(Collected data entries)

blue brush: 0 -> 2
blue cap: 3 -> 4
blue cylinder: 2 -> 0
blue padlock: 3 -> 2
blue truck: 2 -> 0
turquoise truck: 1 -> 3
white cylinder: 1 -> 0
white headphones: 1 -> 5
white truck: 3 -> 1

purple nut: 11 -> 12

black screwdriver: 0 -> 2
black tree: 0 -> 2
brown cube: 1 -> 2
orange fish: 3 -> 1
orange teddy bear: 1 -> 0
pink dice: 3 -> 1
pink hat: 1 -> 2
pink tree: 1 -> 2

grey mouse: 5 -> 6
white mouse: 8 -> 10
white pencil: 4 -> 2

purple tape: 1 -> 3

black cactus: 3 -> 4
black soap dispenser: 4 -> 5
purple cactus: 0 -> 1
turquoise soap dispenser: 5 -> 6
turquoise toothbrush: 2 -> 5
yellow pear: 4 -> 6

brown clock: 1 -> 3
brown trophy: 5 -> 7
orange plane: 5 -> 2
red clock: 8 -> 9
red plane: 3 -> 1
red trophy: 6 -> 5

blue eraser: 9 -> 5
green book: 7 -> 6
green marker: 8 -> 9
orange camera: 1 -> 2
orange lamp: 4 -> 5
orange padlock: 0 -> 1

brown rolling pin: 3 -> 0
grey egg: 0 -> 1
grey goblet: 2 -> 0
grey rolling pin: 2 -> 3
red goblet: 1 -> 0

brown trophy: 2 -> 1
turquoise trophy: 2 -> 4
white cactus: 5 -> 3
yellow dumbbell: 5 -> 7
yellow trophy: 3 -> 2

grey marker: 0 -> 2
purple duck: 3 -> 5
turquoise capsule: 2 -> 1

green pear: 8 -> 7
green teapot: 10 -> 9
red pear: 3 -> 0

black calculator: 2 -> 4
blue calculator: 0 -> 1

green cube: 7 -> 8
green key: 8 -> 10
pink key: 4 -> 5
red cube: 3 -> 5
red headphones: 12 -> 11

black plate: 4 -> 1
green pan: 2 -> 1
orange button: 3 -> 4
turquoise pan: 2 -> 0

# [PROBLEM DESCRIPTION]
What is needed is an exact copy of the lines from the one containing "turquoise capsule: 2 -> 1" through the final line of the data, both included, and nothing more.

# [TASK SOLUTION]
turquoise capsule: 2 -> 1

green pear: 8 -> 7
green teapot: 10 -> 9
red pear: 3 -> 0

black calculator: 2 -> 4
blue calculator: 0 -> 1

green cube: 7 -> 8
green key: 8 -> 10
pink key: 4 -> 5
red cube: 3 -> 5
red headphones: 12 -> 11

black plate: 4 -> 1
green pan: 2 -> 1
orange button: 3 -> 4
turquoise pan: 2 -> 0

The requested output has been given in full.